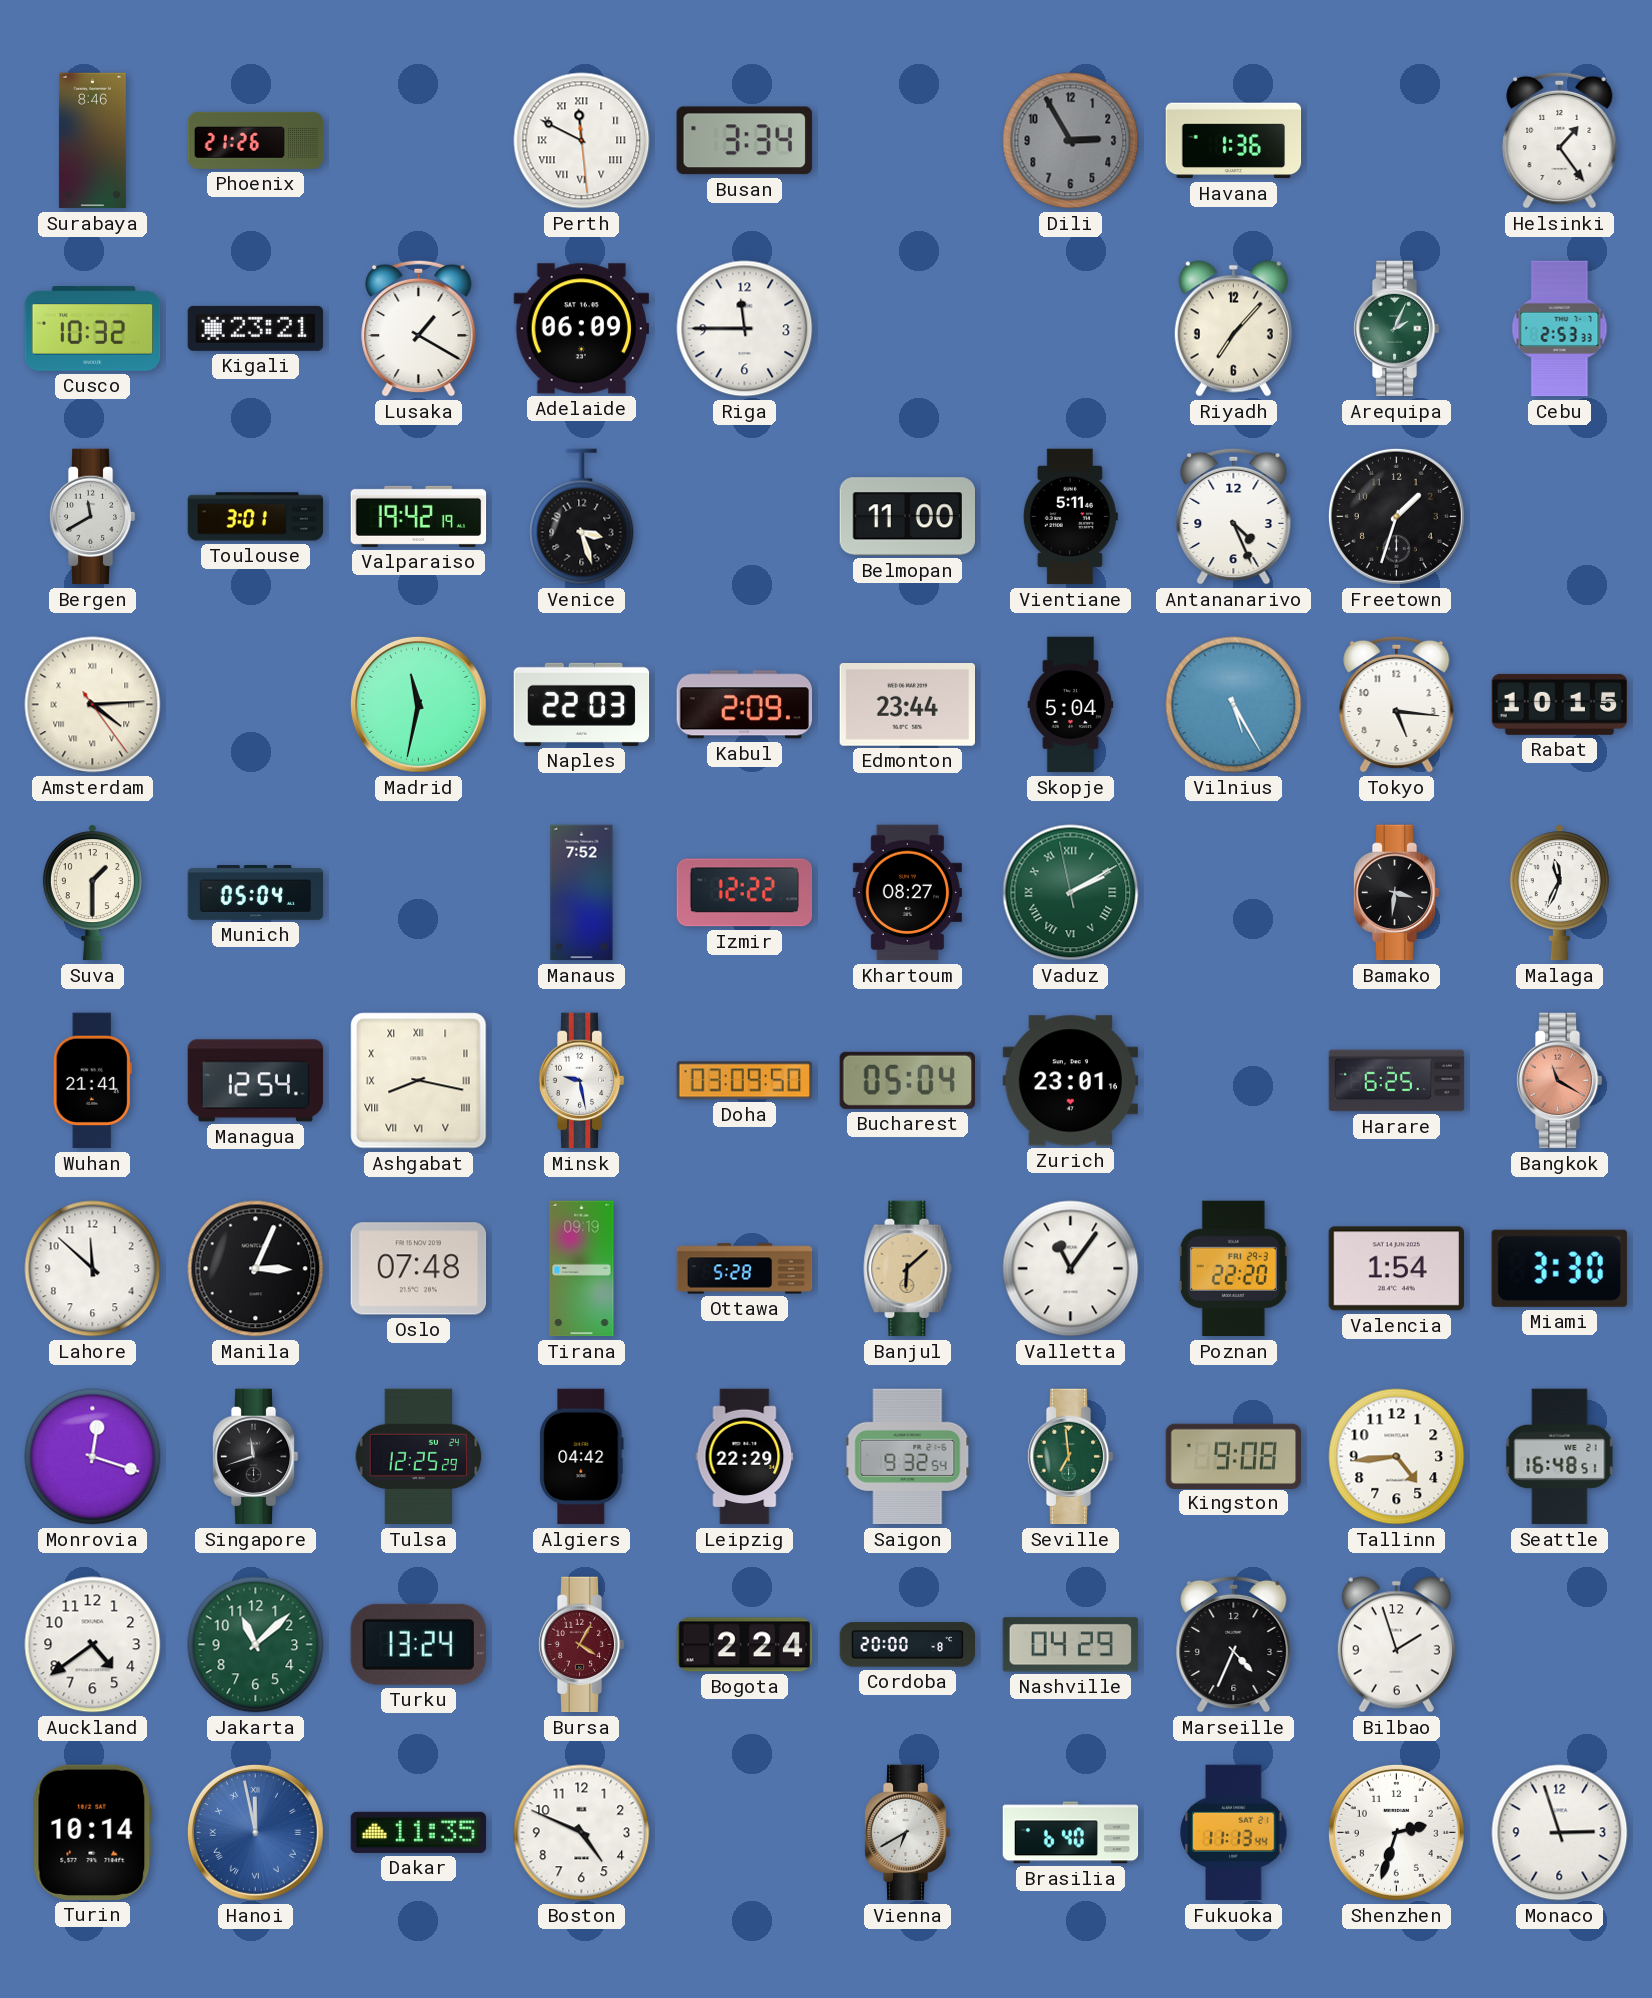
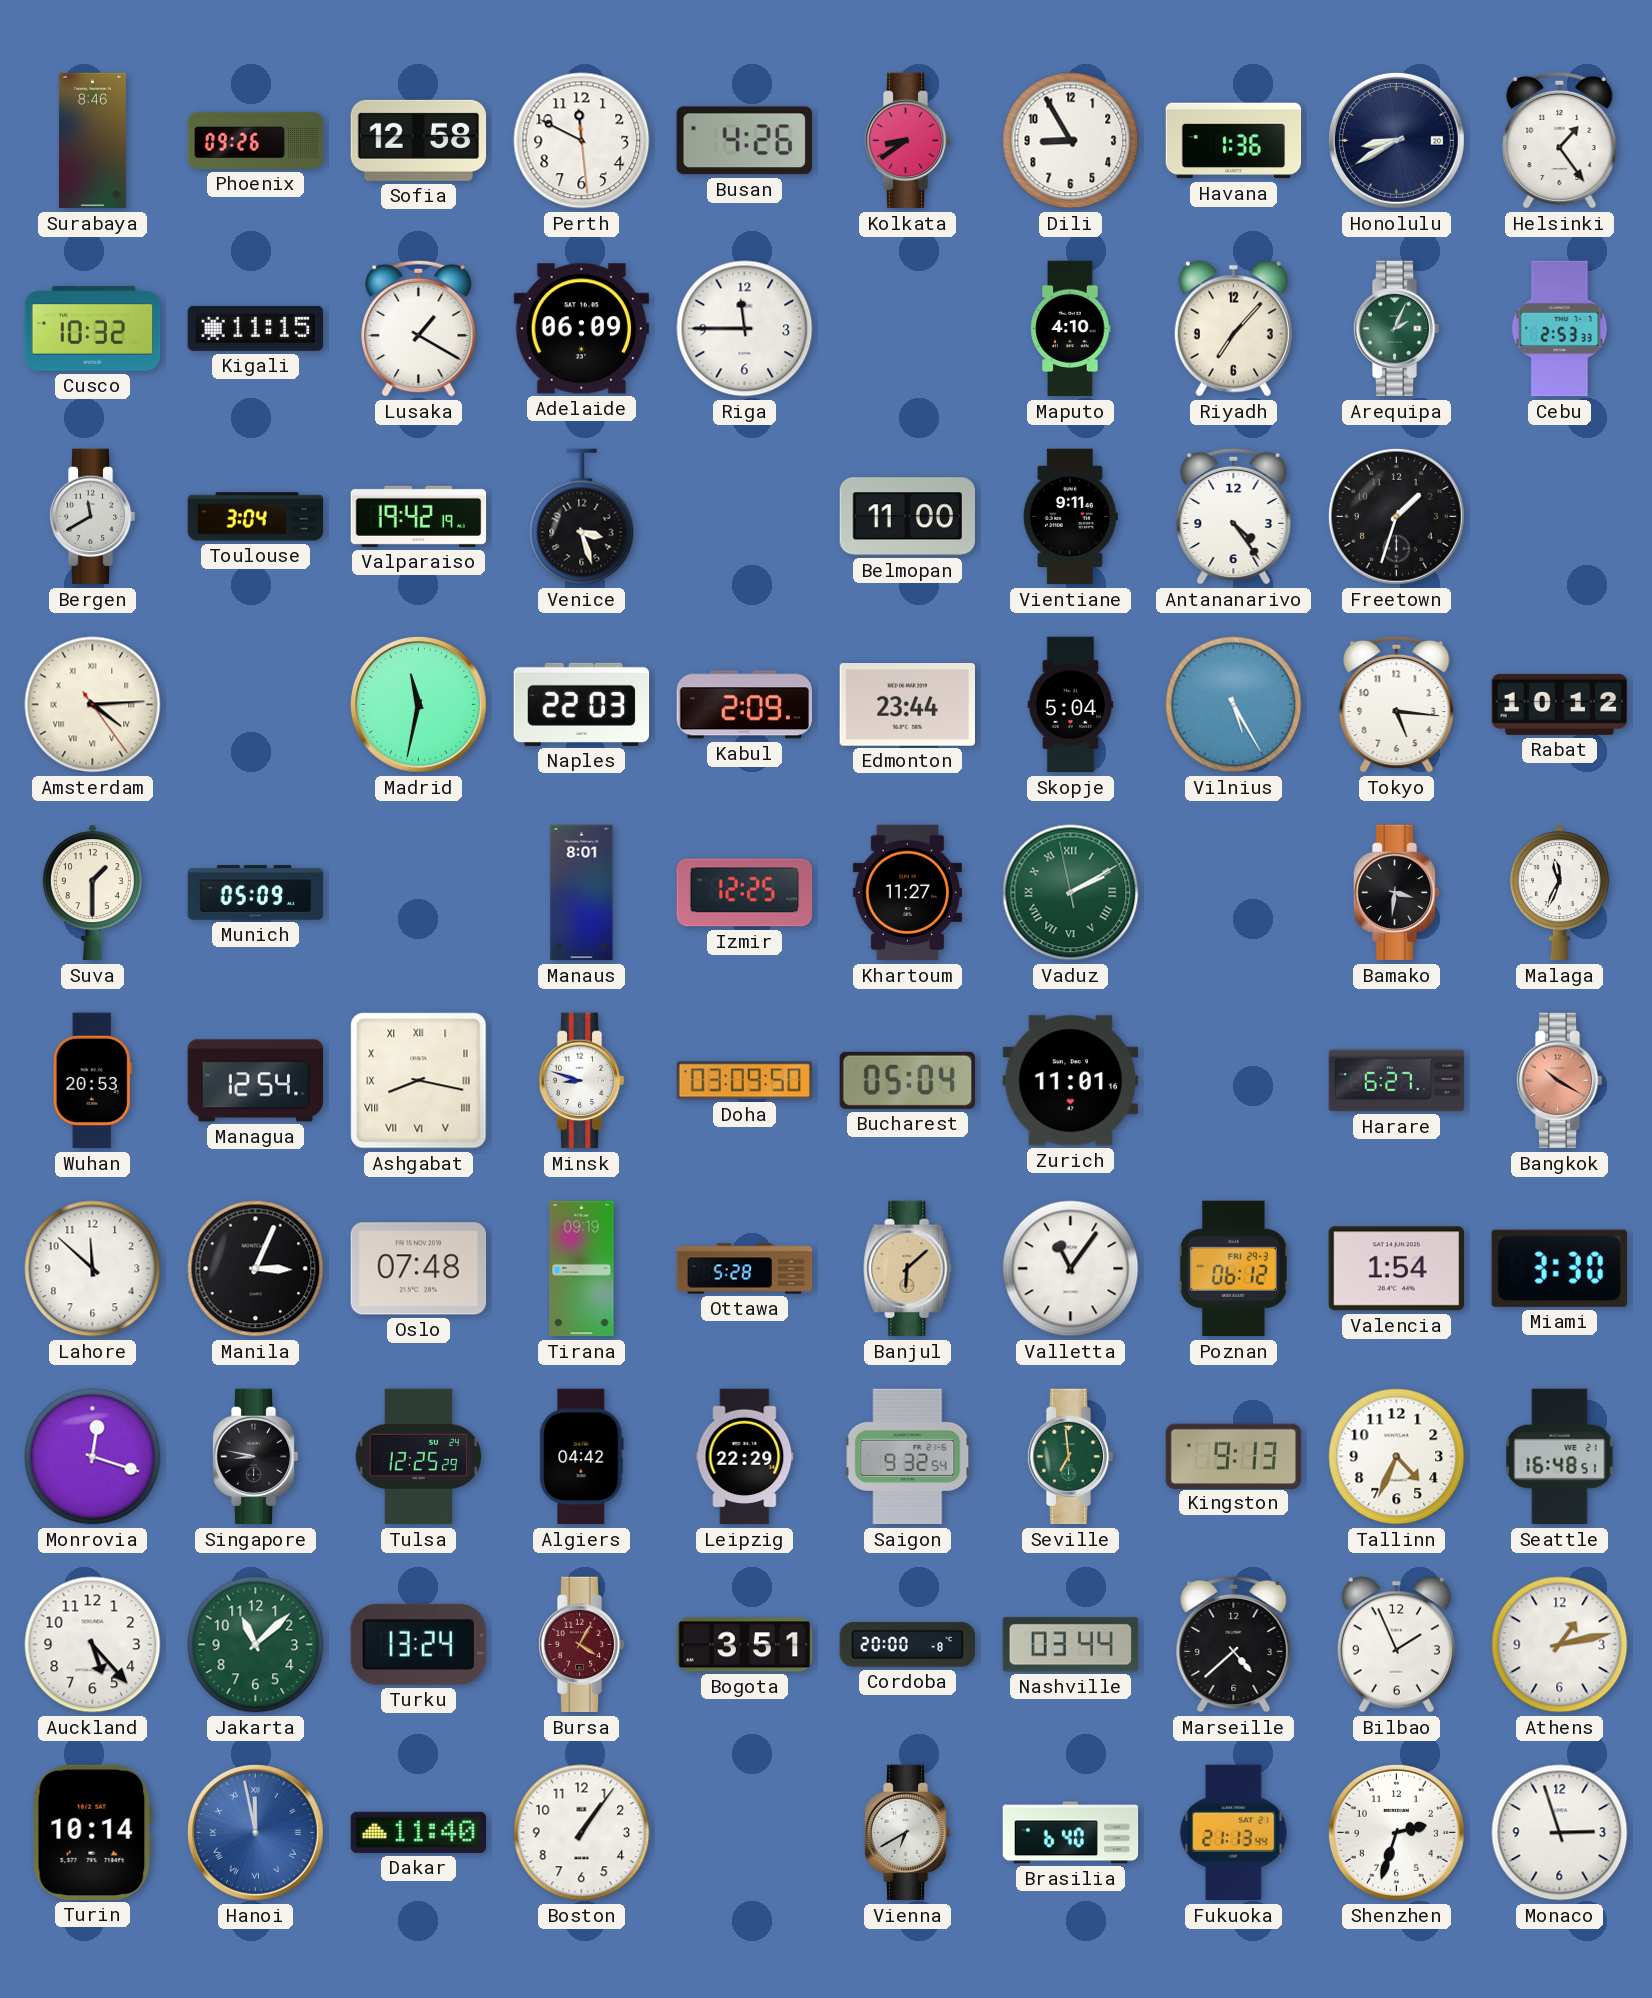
Phoenix: 21:26 -> 09:26
Sofia: none -> 12:58
Perth numerals: Roman -> Arabic
Busan: 3:34 -> 4:26
Kolkata: none -> 8:39
Dili: 2:55 -> 8:55
Dili dial: grey -> white
Honolulu: none -> 8:40
Kigali: 23:21 -> 11:15
Maputo: none -> 4:10
Toulouse: 3:01 -> 3:04
Vientiane: 5:11 -> 9:11
Antananarivo: 4:26 -> 4:24
Rabat: 10:15 -> 10:12
Munich: 05:04 -> 05:09
Manaus: 7:52 -> 8:01
Izmir: 12:22 -> 12:25
Khartoum: 08:27 -> 11:27
Wuhan: 21:41 -> 20:53
Minsk: 9:28 -> 8:48
Zurich: 23:01 -> 11:01
Harare: 6:25 -> 6:27
Bangkok: 11:20 -> 10:20
Poznan: 22:20 -> 06:12
Singapore: 11:42 -> 8:47
Kingston: 9:08 -> 9:13
Tallinn: 4:44 -> 4:34
Auckland: 4:39 -> 5:23
Bogota: 2:24 -> 3:51
Nashville: 04:29 -> 03:44
Marseille: 4:34 -> 4:38
Bilbao: 1:57 -> 1:56
Athens: none -> 1:13
Dakar: 11:35 -> 11:40
Boston: 4:49 -> 1:06
Fukuoka: 11:13 -> 21:13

◇ ◇ ◇ ◇

Written instruction — Copy every line of the material above word for word, leaving out the pictures.

Solution for this task —
Phoenix: 21:26 -> 09:26
Sofia: none -> 12:58
Perth numerals: Roman -> Arabic
Busan: 3:34 -> 4:26
Kolkata: none -> 8:39
Dili: 2:55 -> 8:55
Dili dial: grey -> white
Honolulu: none -> 8:40
Kigali: 23:21 -> 11:15
Maputo: none -> 4:10
Toulouse: 3:01 -> 3:04
Vientiane: 5:11 -> 9:11
Antananarivo: 4:26 -> 4:24
Rabat: 10:15 -> 10:12
Munich: 05:04 -> 05:09
Manaus: 7:52 -> 8:01
Izmir: 12:22 -> 12:25
Khartoum: 08:27 -> 11:27
Wuhan: 21:41 -> 20:53
Minsk: 9:28 -> 8:48
Zurich: 23:01 -> 11:01
Harare: 6:25 -> 6:27
Bangkok: 11:20 -> 10:20
Poznan: 22:20 -> 06:12
Singapore: 11:42 -> 8:47
Kingston: 9:08 -> 9:13
Tallinn: 4:44 -> 4:34
Auckland: 4:39 -> 5:23
Bogota: 2:24 -> 3:51
Nashville: 04:29 -> 03:44
Marseille: 4:34 -> 4:38
Bilbao: 1:57 -> 1:56
Athens: none -> 1:13
Dakar: 11:35 -> 11:40
Boston: 4:49 -> 1:06
Fukuoka: 11:13 -> 21:13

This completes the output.